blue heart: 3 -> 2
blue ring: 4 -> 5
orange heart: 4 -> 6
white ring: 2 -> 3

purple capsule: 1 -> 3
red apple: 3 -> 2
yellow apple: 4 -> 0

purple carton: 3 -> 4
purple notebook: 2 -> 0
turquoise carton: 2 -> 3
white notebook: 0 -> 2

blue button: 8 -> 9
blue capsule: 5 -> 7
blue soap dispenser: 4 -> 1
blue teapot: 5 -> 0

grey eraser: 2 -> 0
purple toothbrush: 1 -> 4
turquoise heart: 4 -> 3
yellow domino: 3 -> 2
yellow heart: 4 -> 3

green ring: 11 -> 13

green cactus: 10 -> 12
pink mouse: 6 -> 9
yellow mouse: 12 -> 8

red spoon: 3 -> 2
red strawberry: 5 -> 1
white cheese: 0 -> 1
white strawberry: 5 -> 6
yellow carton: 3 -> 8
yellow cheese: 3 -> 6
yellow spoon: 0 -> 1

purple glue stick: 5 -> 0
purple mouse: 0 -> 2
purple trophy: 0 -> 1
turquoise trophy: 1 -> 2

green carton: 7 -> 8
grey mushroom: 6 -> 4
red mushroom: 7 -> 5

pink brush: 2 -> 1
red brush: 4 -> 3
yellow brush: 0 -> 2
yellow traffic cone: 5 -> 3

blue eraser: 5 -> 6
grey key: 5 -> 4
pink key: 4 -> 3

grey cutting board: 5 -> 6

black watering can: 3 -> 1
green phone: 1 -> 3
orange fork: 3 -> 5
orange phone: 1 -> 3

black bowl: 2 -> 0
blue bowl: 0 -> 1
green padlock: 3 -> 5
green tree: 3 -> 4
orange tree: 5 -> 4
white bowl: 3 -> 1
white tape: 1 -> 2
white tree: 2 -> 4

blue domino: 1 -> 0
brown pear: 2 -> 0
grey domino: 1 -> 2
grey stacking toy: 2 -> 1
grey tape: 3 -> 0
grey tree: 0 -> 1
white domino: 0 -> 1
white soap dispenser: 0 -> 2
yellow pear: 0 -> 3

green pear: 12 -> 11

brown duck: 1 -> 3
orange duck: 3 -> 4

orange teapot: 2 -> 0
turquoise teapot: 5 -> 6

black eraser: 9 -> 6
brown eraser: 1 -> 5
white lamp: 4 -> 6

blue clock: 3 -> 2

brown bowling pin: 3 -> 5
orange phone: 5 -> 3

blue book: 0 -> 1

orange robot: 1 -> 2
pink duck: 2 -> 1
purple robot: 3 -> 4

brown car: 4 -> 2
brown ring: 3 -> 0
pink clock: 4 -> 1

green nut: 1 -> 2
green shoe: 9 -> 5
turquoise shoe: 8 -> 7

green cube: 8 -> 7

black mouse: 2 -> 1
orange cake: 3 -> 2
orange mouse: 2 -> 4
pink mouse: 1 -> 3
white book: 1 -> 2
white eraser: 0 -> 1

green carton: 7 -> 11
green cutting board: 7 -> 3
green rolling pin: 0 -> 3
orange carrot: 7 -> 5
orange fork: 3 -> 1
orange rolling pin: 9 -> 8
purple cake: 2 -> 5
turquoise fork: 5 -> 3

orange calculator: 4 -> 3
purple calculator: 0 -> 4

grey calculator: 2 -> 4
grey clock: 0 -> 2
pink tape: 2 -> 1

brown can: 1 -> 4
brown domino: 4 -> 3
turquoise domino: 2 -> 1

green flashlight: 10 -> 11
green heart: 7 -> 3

#### EXERCISE DETAILS
When you answer, return each line of the material exactly as it was written.

#### THE ANSWER
blue heart: 3 -> 2
blue ring: 4 -> 5
orange heart: 4 -> 6
white ring: 2 -> 3

purple capsule: 1 -> 3
red apple: 3 -> 2
yellow apple: 4 -> 0

purple carton: 3 -> 4
purple notebook: 2 -> 0
turquoise carton: 2 -> 3
white notebook: 0 -> 2

blue button: 8 -> 9
blue capsule: 5 -> 7
blue soap dispenser: 4 -> 1
blue teapot: 5 -> 0

grey eraser: 2 -> 0
purple toothbrush: 1 -> 4
turquoise heart: 4 -> 3
yellow domino: 3 -> 2
yellow heart: 4 -> 3

green ring: 11 -> 13

green cactus: 10 -> 12
pink mouse: 6 -> 9
yellow mouse: 12 -> 8

red spoon: 3 -> 2
red strawberry: 5 -> 1
white cheese: 0 -> 1
white strawberry: 5 -> 6
yellow carton: 3 -> 8
yellow cheese: 3 -> 6
yellow spoon: 0 -> 1

purple glue stick: 5 -> 0
purple mouse: 0 -> 2
purple trophy: 0 -> 1
turquoise trophy: 1 -> 2

green carton: 7 -> 8
grey mushroom: 6 -> 4
red mushroom: 7 -> 5

pink brush: 2 -> 1
red brush: 4 -> 3
yellow brush: 0 -> 2
yellow traffic cone: 5 -> 3

blue eraser: 5 -> 6
grey key: 5 -> 4
pink key: 4 -> 3

grey cutting board: 5 -> 6

black watering can: 3 -> 1
green phone: 1 -> 3
orange fork: 3 -> 5
orange phone: 1 -> 3

black bowl: 2 -> 0
blue bowl: 0 -> 1
green padlock: 3 -> 5
green tree: 3 -> 4
orange tree: 5 -> 4
white bowl: 3 -> 1
white tape: 1 -> 2
white tree: 2 -> 4

blue domino: 1 -> 0
brown pear: 2 -> 0
grey domino: 1 -> 2
grey stacking toy: 2 -> 1
grey tape: 3 -> 0
grey tree: 0 -> 1
white domino: 0 -> 1
white soap dispenser: 0 -> 2
yellow pear: 0 -> 3

green pear: 12 -> 11

brown duck: 1 -> 3
orange duck: 3 -> 4

orange teapot: 2 -> 0
turquoise teapot: 5 -> 6

black eraser: 9 -> 6
brown eraser: 1 -> 5
white lamp: 4 -> 6

blue clock: 3 -> 2

brown bowling pin: 3 -> 5
orange phone: 5 -> 3

blue book: 0 -> 1

orange robot: 1 -> 2
pink duck: 2 -> 1
purple robot: 3 -> 4

brown car: 4 -> 2
brown ring: 3 -> 0
pink clock: 4 -> 1

green nut: 1 -> 2
green shoe: 9 -> 5
turquoise shoe: 8 -> 7

green cube: 8 -> 7

black mouse: 2 -> 1
orange cake: 3 -> 2
orange mouse: 2 -> 4
pink mouse: 1 -> 3
white book: 1 -> 2
white eraser: 0 -> 1

green carton: 7 -> 11
green cutting board: 7 -> 3
green rolling pin: 0 -> 3
orange carrot: 7 -> 5
orange fork: 3 -> 1
orange rolling pin: 9 -> 8
purple cake: 2 -> 5
turquoise fork: 5 -> 3

orange calculator: 4 -> 3
purple calculator: 0 -> 4

grey calculator: 2 -> 4
grey clock: 0 -> 2
pink tape: 2 -> 1

brown can: 1 -> 4
brown domino: 4 -> 3
turquoise domino: 2 -> 1

green flashlight: 10 -> 11
green heart: 7 -> 3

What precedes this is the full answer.